(Beginning of Entries supplied)
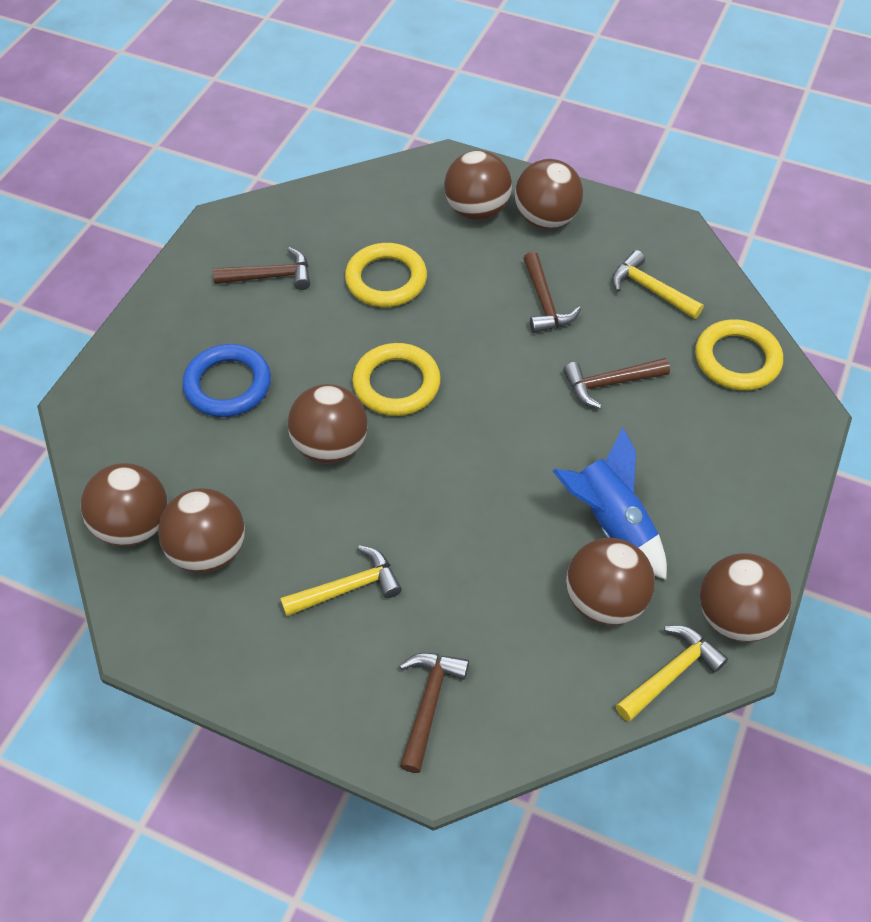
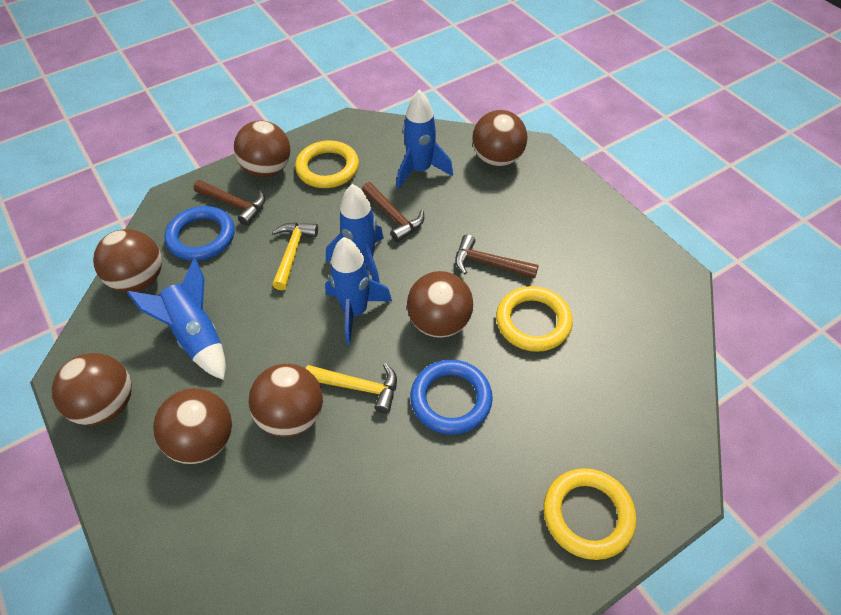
blue ring: 1 -> 2
blue rocket: 1 -> 4
brown hammer: 4 -> 3
yellow hammer: 3 -> 2

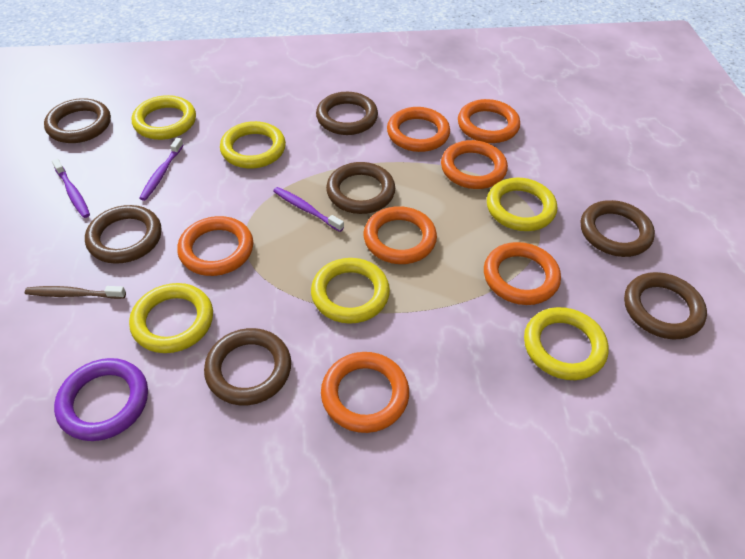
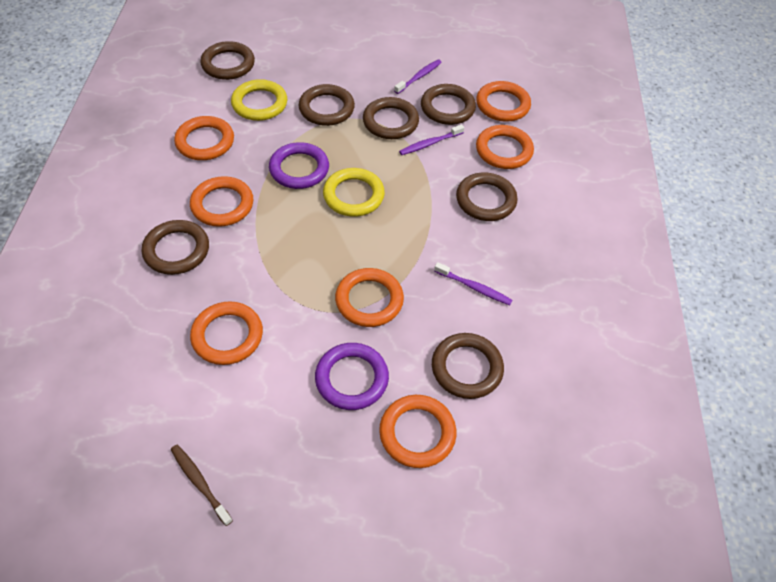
purple ring: 1 -> 2
yellow ring: 6 -> 2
(End of Entries supplied)
=== What is required ===
Answer with one number only: how many lines of the entries above include the word "ring"?

=== The completed task ===
3